Task brief
Work out how many lines in the following entries contain the string "resized", and write only that number.

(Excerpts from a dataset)
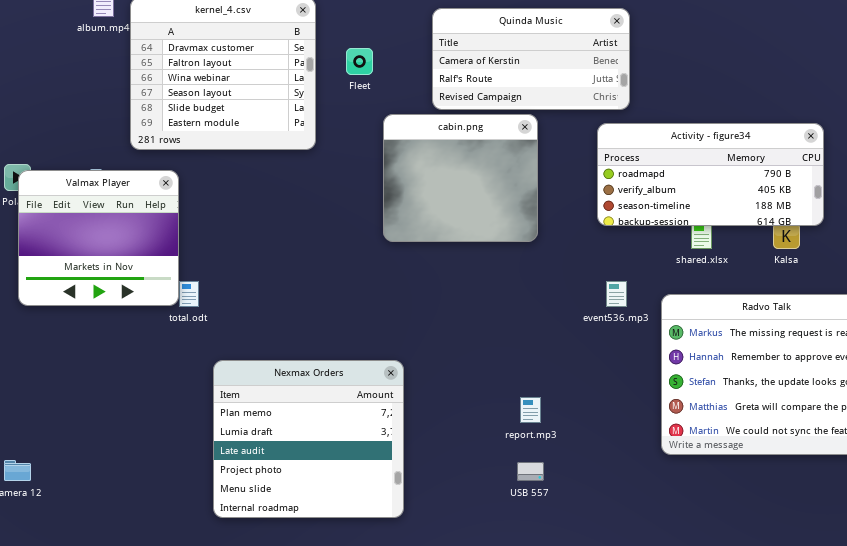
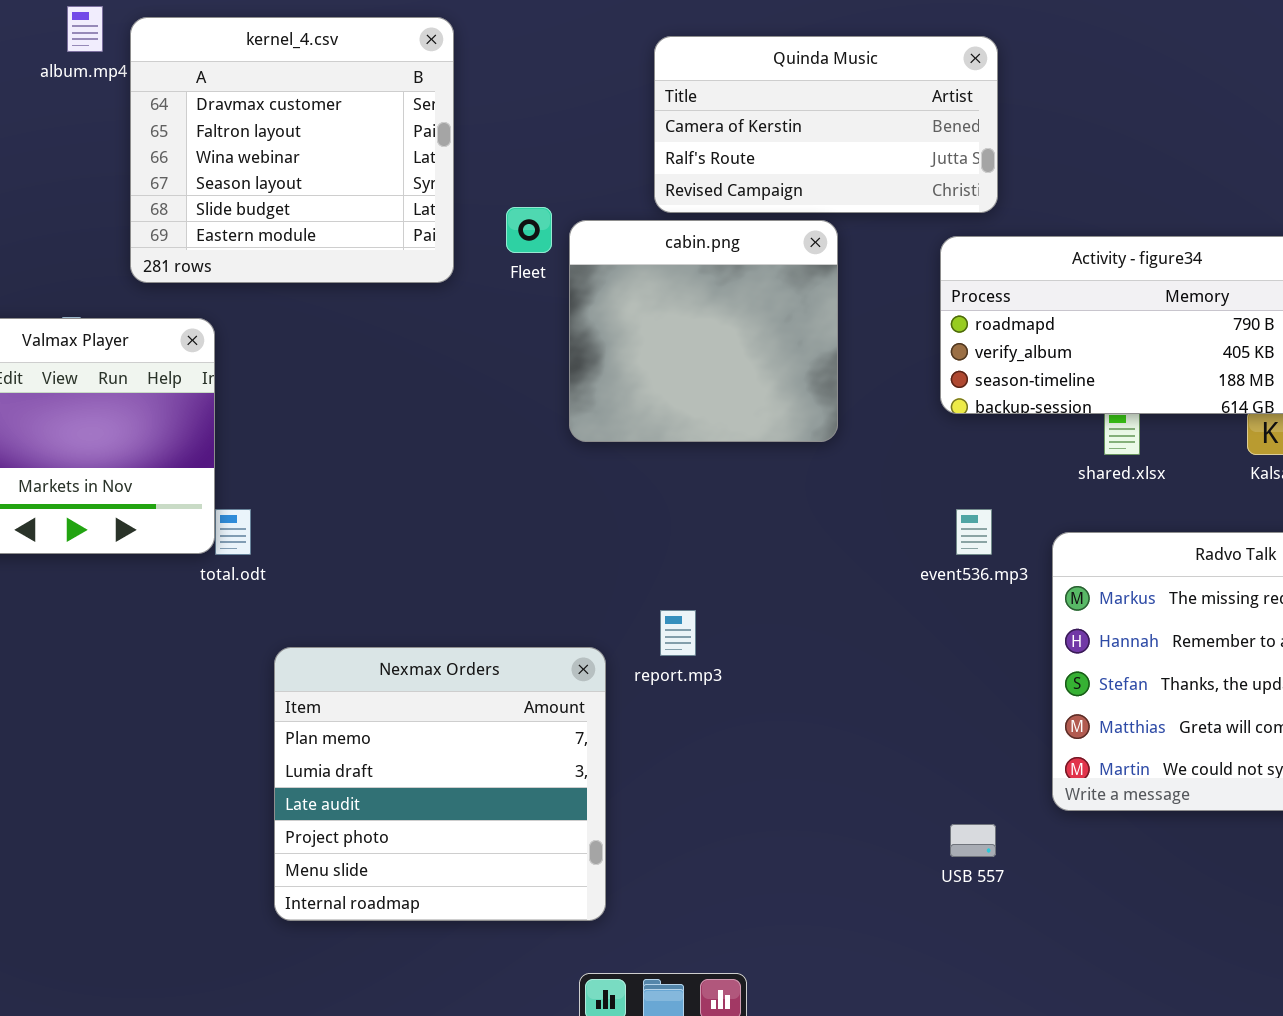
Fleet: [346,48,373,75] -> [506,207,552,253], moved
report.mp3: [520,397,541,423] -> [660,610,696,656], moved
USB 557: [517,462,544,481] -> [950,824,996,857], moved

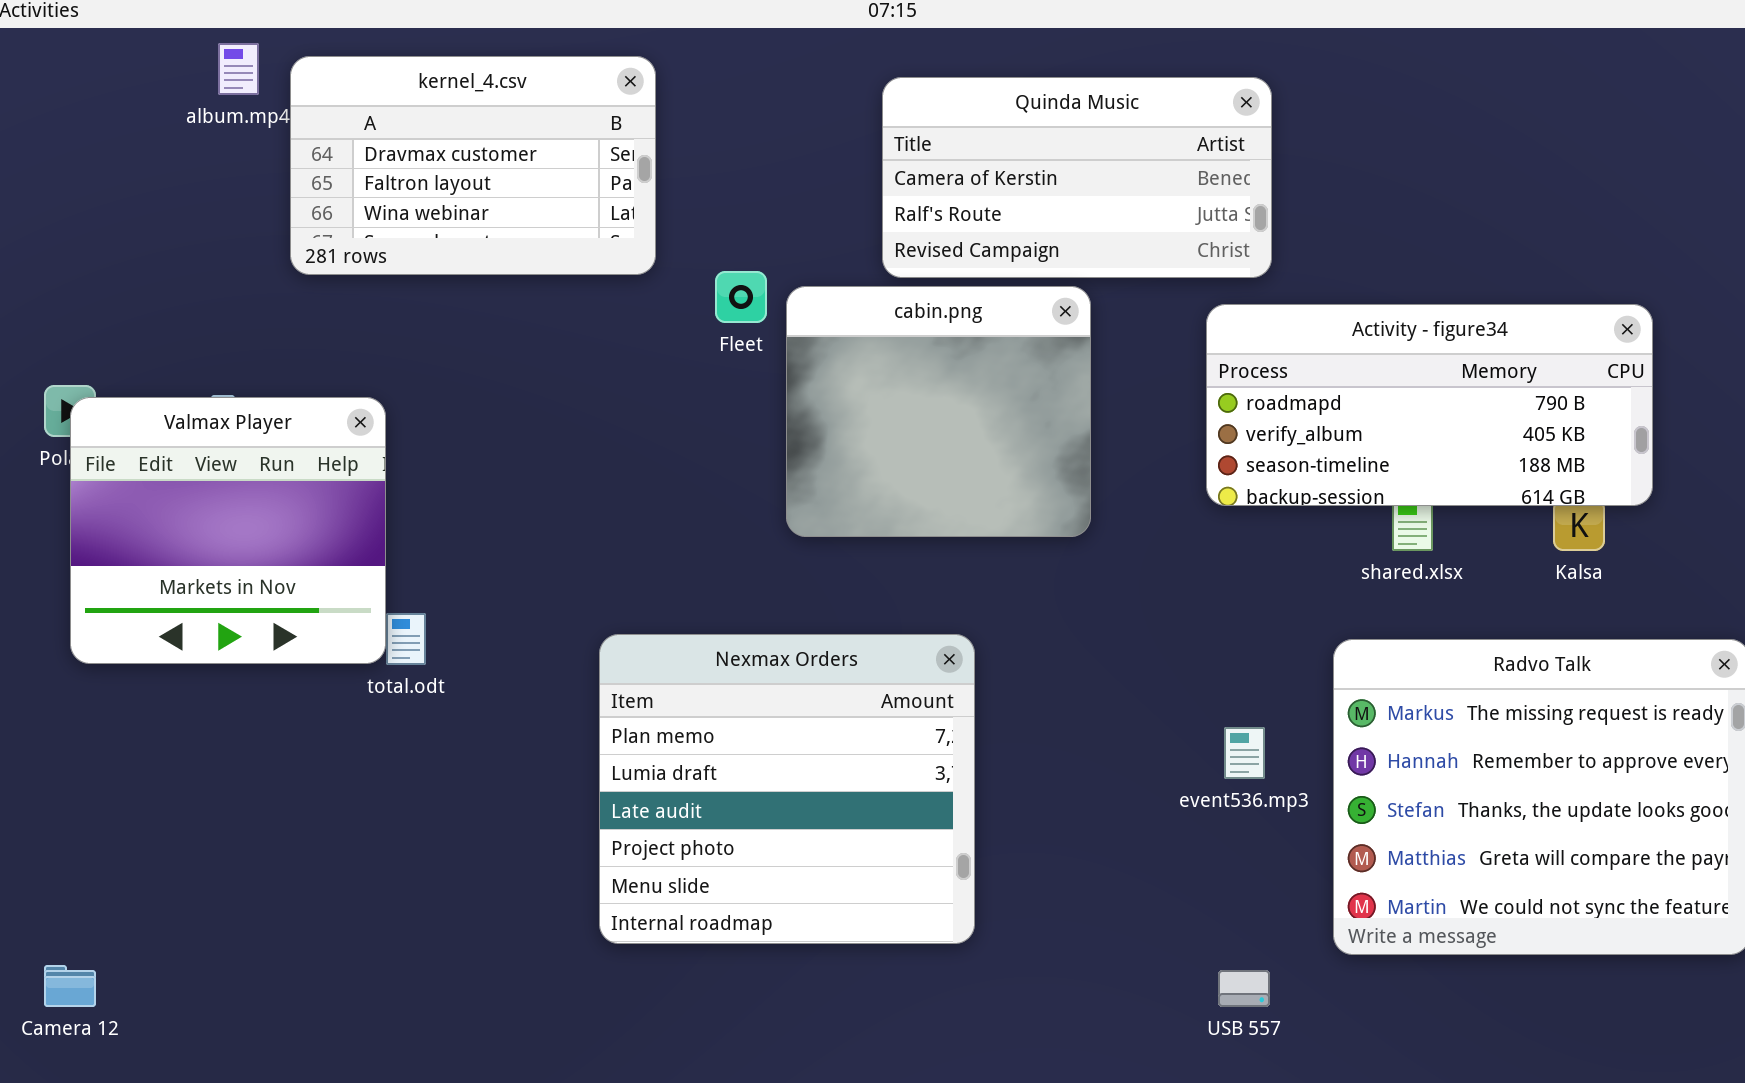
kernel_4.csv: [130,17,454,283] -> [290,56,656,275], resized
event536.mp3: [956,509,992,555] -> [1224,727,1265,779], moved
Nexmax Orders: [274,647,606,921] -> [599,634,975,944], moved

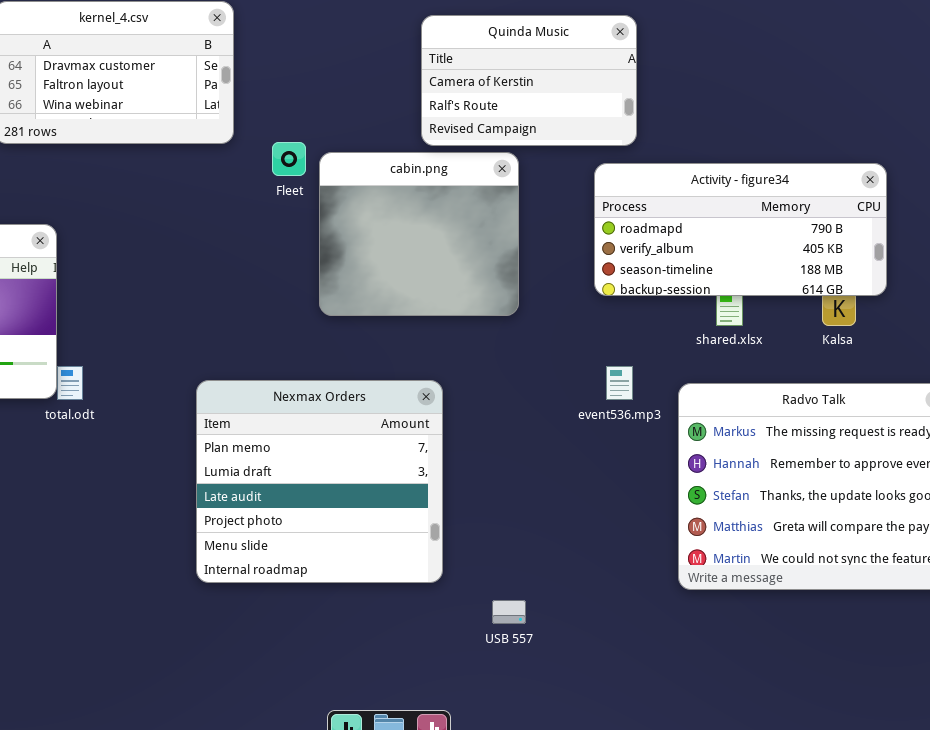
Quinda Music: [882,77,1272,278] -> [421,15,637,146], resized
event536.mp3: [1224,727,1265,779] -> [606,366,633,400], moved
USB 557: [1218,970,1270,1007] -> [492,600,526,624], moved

...

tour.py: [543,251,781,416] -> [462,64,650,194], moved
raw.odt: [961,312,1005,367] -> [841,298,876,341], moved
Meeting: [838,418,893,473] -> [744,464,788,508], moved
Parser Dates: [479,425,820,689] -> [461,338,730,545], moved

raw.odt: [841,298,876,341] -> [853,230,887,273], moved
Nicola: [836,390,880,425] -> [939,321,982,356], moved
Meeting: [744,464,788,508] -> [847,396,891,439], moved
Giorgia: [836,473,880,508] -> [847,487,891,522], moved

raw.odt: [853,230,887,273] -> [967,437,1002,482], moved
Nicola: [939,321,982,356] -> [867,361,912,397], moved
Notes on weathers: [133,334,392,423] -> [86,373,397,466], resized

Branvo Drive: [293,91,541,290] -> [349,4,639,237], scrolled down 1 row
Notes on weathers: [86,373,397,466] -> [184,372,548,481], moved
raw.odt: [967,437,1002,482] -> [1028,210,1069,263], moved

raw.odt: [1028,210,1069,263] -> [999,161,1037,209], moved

Answer space
3